Exercise materials:
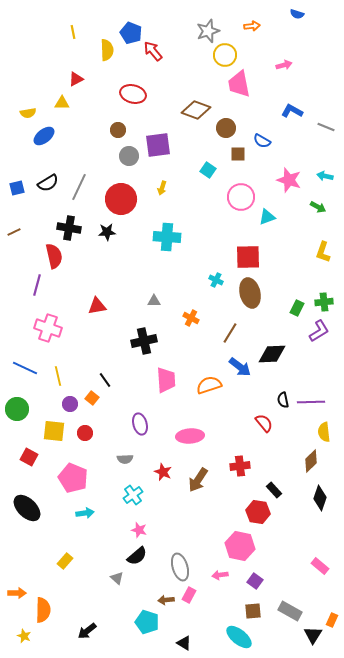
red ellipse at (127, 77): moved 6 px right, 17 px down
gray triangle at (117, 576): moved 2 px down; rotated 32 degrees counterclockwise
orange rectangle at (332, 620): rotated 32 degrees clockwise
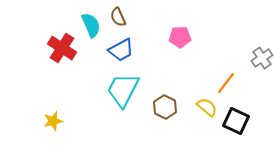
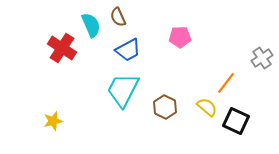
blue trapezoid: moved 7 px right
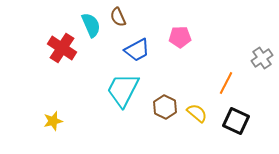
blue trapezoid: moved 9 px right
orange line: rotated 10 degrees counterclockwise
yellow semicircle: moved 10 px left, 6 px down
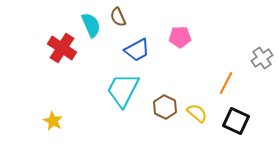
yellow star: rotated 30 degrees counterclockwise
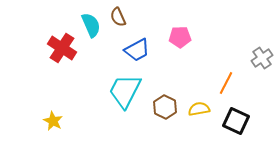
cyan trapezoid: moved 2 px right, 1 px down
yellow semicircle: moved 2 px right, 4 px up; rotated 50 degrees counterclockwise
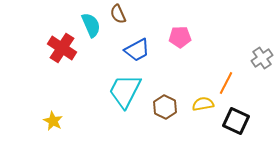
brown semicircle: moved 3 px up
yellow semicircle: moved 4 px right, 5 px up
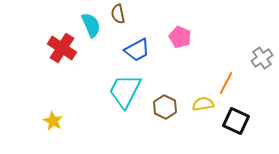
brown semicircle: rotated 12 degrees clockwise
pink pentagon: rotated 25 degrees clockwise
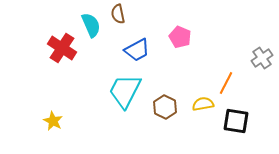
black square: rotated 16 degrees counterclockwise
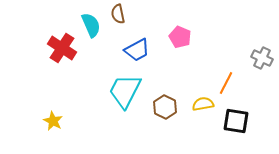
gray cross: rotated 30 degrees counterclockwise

* * *

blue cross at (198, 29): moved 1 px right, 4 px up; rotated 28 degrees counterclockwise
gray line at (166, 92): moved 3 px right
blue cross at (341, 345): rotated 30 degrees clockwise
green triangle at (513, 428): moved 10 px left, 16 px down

Set problem: Starting at the line that contains "blue trapezoid: moved 9 px right" and ending at the line that contains "gray cross: rotated", give those lines of the data above as a numbered list, with both end lines included and blank lines left out. Leave the pictures out of the answer.

Complete answer:
1. blue trapezoid: moved 9 px right
2. orange line: rotated 10 degrees counterclockwise
3. yellow semicircle: moved 10 px left, 6 px down
4. yellow star: rotated 30 degrees counterclockwise
5. cyan trapezoid: moved 2 px right, 1 px down
6. yellow semicircle: moved 2 px right, 4 px up; rotated 50 degrees counterclockwise
7. brown semicircle: moved 3 px up
8. yellow semicircle: moved 4 px right, 5 px up
9. brown semicircle: rotated 12 degrees clockwise
10. pink pentagon: rotated 25 degrees clockwise
11. black square: rotated 16 degrees counterclockwise
12. gray cross: rotated 30 degrees counterclockwise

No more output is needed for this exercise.